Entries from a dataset
#####
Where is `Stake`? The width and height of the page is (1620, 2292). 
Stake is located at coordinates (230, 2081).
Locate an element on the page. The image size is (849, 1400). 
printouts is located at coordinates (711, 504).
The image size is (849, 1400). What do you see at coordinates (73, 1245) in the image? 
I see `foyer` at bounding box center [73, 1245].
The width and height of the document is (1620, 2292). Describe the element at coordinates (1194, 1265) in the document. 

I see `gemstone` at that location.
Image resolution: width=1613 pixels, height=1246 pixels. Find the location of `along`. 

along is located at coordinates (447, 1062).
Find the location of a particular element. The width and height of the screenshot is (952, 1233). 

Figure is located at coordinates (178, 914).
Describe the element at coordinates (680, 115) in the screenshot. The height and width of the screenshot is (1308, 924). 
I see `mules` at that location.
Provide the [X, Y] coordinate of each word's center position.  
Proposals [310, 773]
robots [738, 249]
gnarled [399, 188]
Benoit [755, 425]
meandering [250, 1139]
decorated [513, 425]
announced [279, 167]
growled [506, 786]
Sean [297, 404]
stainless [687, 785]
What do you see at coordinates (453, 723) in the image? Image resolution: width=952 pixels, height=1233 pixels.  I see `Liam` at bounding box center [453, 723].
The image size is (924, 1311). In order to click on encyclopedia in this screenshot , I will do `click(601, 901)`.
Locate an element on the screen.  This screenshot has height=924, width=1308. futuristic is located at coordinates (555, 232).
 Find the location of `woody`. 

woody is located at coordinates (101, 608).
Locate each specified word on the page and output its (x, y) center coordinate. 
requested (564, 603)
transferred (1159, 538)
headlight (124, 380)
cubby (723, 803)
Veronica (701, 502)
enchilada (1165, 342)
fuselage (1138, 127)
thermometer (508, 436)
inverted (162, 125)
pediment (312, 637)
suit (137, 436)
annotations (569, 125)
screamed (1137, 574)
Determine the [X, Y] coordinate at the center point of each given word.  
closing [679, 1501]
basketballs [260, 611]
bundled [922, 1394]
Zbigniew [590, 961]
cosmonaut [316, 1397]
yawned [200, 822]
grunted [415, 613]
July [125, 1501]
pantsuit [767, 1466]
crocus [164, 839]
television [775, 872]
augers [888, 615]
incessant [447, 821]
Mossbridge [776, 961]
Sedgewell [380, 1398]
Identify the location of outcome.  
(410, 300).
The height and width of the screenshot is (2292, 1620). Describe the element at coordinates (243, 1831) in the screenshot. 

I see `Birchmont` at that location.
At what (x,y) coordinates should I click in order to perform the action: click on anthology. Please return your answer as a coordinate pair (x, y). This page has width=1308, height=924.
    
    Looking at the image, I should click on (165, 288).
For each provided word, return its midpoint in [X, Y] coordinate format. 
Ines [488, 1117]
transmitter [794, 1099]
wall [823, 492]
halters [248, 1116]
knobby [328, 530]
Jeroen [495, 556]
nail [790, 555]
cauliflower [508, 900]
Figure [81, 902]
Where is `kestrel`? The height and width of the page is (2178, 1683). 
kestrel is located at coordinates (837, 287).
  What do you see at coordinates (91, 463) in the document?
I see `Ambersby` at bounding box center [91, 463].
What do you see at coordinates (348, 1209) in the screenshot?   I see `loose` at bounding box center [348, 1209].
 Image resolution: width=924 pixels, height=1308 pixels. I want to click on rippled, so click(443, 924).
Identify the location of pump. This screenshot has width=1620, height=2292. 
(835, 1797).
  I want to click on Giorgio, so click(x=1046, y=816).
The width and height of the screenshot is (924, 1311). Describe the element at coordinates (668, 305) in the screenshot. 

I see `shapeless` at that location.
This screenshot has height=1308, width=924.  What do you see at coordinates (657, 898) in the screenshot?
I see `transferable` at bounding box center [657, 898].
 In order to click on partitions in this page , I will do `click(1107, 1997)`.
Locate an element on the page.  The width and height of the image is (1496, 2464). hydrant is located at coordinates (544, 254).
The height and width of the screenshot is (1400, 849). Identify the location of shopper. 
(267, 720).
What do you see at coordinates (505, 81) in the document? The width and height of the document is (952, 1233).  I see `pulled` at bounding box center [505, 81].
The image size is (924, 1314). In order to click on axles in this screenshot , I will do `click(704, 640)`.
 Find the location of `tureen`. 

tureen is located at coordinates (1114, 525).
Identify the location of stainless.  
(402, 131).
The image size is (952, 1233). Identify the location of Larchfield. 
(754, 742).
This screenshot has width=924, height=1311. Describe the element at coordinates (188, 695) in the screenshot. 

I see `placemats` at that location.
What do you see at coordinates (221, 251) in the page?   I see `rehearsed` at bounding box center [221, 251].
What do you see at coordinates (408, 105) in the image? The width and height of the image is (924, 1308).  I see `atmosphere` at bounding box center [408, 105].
#####
# [WHAT YOU WILL DO]
Format every line of the data above as a JSON list of strings, one string per line, skipping blank lines.

# [ANSWER FOR THIS EXERCISE]
[
  "Where is `Stake`? The width and height of the page is (1620, 2292). ",
  "Stake is located at coordinates (230, 2081).",
  "Locate an element on the page. The image size is (849, 1400). ",
  "printouts is located at coordinates (711, 504).",
  "The image size is (849, 1400). What do you see at coordinates (73, 1245) in the image? ",
  "I see `foyer` at bounding box center [73, 1245].",
  "The width and height of the document is (1620, 2292). Describe the element at coordinates (1194, 1265) in the document. ",
  "I see `gemstone` at that location.",
  "Image resolution: width=1613 pixels, height=1246 pixels. Find the location of `along`. ",
  "along is located at coordinates (447, 1062).",
  "Find the location of a particular element. The width and height of the screenshot is (952, 1233). ",
  "Figure is located at coordinates (178, 914).",
  "Describe the element at coordinates (680, 115) in the screenshot. The height and width of the screenshot is (1308, 924). ",
  "I see `mules` at that location.",
  "Provide the [X, Y] coordinate of each word's center position.  ",
  "Proposals [310, 773]",
  "robots [738, 249]",
  "gnarled [399, 188]",
  "Benoit [755, 425]",
  "meandering [250, 1139]",
  "decorated [513, 425]",
  "announced [279, 167]",
  "growled [506, 786]",
  "Sean [297, 404]",
  "stainless [687, 785]",
  "What do you see at coordinates (453, 723) in the image? Image resolution: width=952 pixels, height=1233 pixels.  I see `Liam` at bounding box center [453, 723].",
  "The image size is (924, 1311). In order to click on encyclopedia in this screenshot , I will do `click(601, 901)`.",
  "Locate an element on the screen.  This screenshot has height=924, width=1308. futuristic is located at coordinates (555, 232).",
  " Find the location of `woody`. ",
  "woody is located at coordinates (101, 608).",
  "Locate each specified word on the page and output its (x, y) center coordinate. ",
  "requested (564, 603)",
  "transferred (1159, 538)",
  "headlight (124, 380)",
  "cubby (723, 803)",
  "Veronica (701, 502)",
  "enchilada (1165, 342)",
  "fuselage (1138, 127)",
  "thermometer (508, 436)",
  "inverted (162, 125)",
  "pediment (312, 637)",
  "suit (137, 436)",
  "annotations (569, 125)",
  "screamed (1137, 574)",
  "Determine the [X, Y] coordinate at the center point of each given word.  ",
  "closing [679, 1501]",
  "basketballs [260, 611]",
  "bundled [922, 1394]",
  "Zbigniew [590, 961]",
  "cosmonaut [316, 1397]",
  "yawned [200, 822]",
  "grunted [415, 613]",
  "July [125, 1501]",
  "pantsuit [767, 1466]",
  "crocus [164, 839]",
  "television [775, 872]",
  "augers [888, 615]",
  "incessant [447, 821]",
  "Mossbridge [776, 961]",
  "Sedgewell [380, 1398]",
  "Identify the location of outcome.  ",
  "(410, 300).",
  "The height and width of the screenshot is (2292, 1620). Describe the element at coordinates (243, 1831) in the screenshot. ",
  "I see `Birchmont` at that location.",
  "At what (x,y) coordinates should I click in order to perform the action: click on anthology. Please return your answer as a coordinate pair (x, y). This page has width=1308, height=924.",
  "    Looking at the image, I should click on (165, 288).",
  "For each provided word, return its midpoint in [X, Y] coordinate format. ",
  "Ines [488, 1117]",
  "transmitter [794, 1099]",
  "wall [823, 492]",
  "halters [248, 1116]",
  "knobby [328, 530]",
  "Jeroen [495, 556]",
  "nail [790, 555]",
  "cauliflower [508, 900]",
  "Figure [81, 902]",
  "Where is `kestrel`? The height and width of the page is (2178, 1683). ",
  "kestrel is located at coordinates (837, 287).",
  "  What do you see at coordinates (91, 463) in the document?",
  "I see `Ambersby` at bounding box center [91, 463].",
  "What do you see at coordinates (348, 1209) in the screenshot?   I see `loose` at bounding box center [348, 1209].",
  " Image resolution: width=924 pixels, height=1308 pixels. I want to click on rippled, so click(443, 924).",
  "Identify the location of pump. This screenshot has width=1620, height=2292. ",
  "(835, 1797).",
  "  I want to click on Giorgio, so click(x=1046, y=816).",
  "The width and height of the screenshot is (924, 1311). Describe the element at coordinates (668, 305) in the screenshot. ",
  "I see `shapeless` at that location.",
  "This screenshot has height=1308, width=924.  What do you see at coordinates (657, 898) in the screenshot?",
  "I see `transferable` at bounding box center [657, 898].",
  " In order to click on partitions in this page , I will do `click(1107, 1997)`.",
  "Locate an element on the page.  The width and height of the image is (1496, 2464). hydrant is located at coordinates (544, 254).",
  "The height and width of the screenshot is (1400, 849). Identify the location of shopper. ",
  "(267, 720).",
  "What do you see at coordinates (505, 81) in the document? The width and height of the document is (952, 1233).  I see `pulled` at bounding box center [505, 81].",
  "The image size is (924, 1314). In order to click on axles in this screenshot , I will do `click(704, 640)`.",
  " Find the location of `tureen`. ",
  "tureen is located at coordinates (1114, 525).",
  "Identify the location of stainless.  ",
  "(402, 131).",
  "The image size is (952, 1233). Identify the location of Larchfield. ",
  "(754, 742).",
  "This screenshot has width=924, height=1311. Describe the element at coordinates (188, 695) in the screenshot. ",
  "I see `placemats` at that location.",
  "What do you see at coordinates (221, 251) in the page?   I see `rehearsed` at bounding box center [221, 251].",
  "What do you see at coordinates (408, 105) in the image? The width and height of the image is (924, 1308).  I see `atmosphere` at bounding box center [408, 105]."
]